> _Exercise prompt_: Copy all the data exactly, except the pictures.

* * * * *

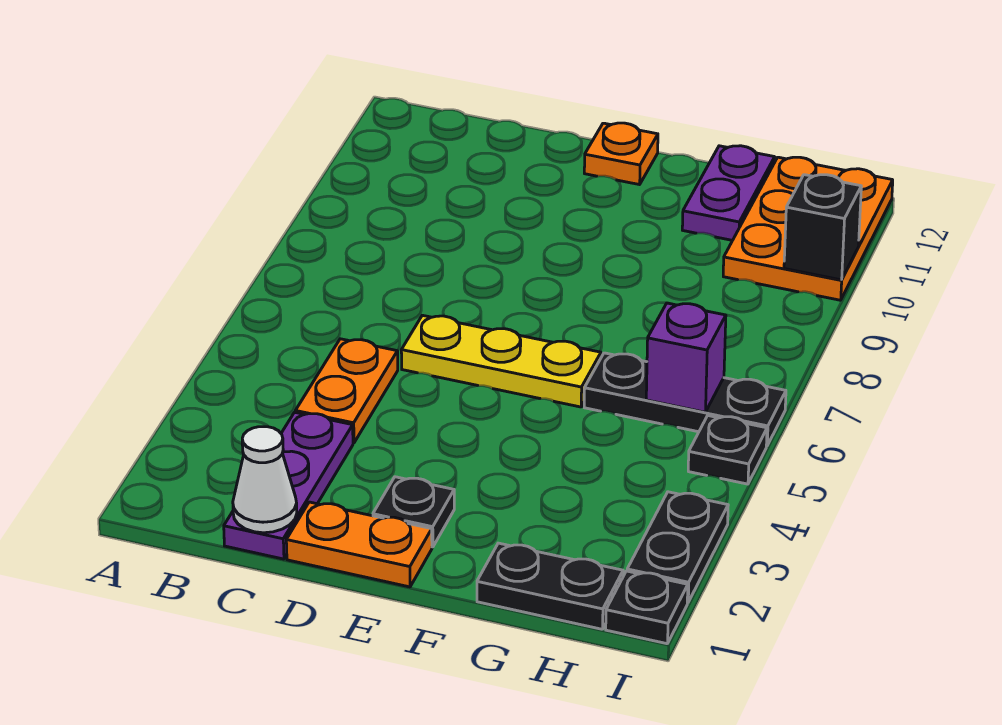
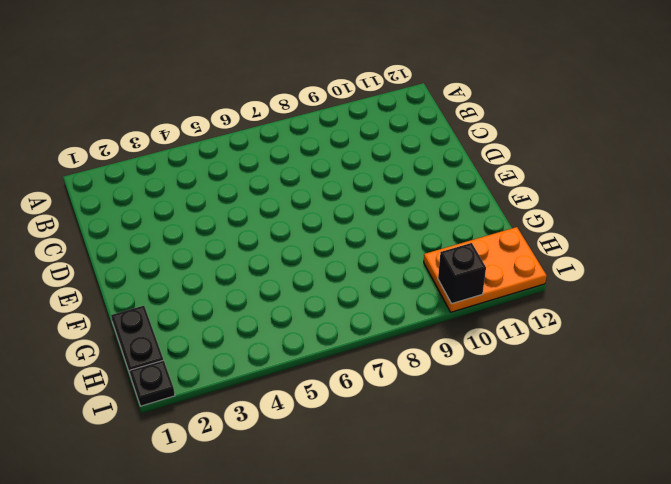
none -> purple plate C1:C3 level 1
none -> orange plate C4:C5 level 1
none -> orange plate D1:E1 level 1

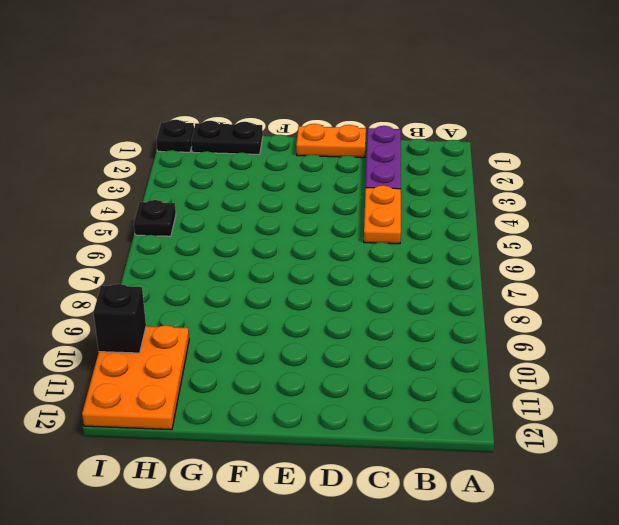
none -> yellow plate D6:F6 level 1
none -> black plate E2 level 1
none -> orange plate E12 level 1

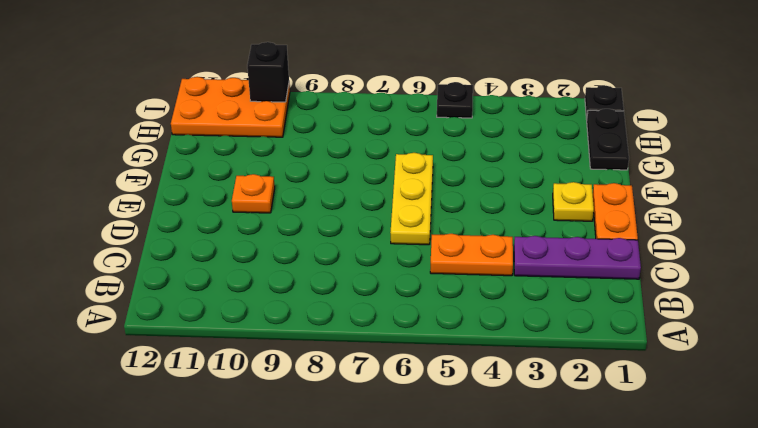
yellow plate E2 level 1 -> black plate E2 level 1
orange plate E10 level 1 -> orange plate E12 level 1
none -> black plate G6:I6 level 1
none -> purple plate G11:G12 level 1
none -> black plate I2:I3 level 1

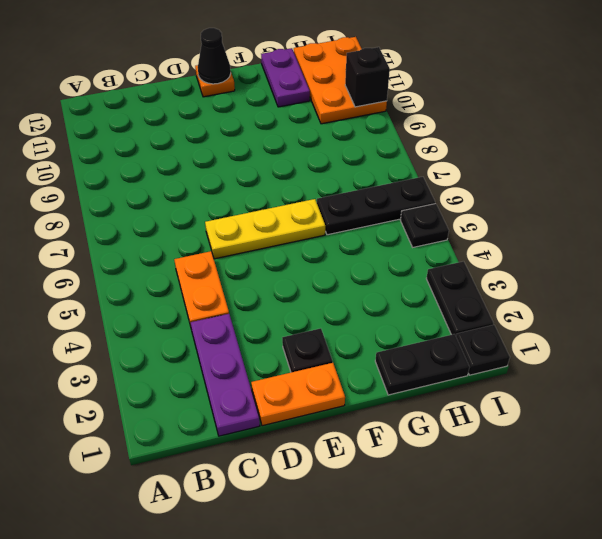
black cone E12 level 2 -> none
none -> white cone C1 level 2
none -> purple brick H6 level 2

* * * * *

> _Answer to this problem_:
none -> purple plate C1:C3 level 1
none -> orange plate C4:C5 level 1
none -> orange plate D1:E1 level 1

none -> yellow plate D6:F6 level 1
none -> black plate E2 level 1
none -> orange plate E12 level 1

yellow plate E2 level 1 -> black plate E2 level 1
orange plate E10 level 1 -> orange plate E12 level 1
none -> black plate G6:I6 level 1
none -> purple plate G11:G12 level 1
none -> black plate I2:I3 level 1

black cone E12 level 2 -> none
none -> white cone C1 level 2
none -> purple brick H6 level 2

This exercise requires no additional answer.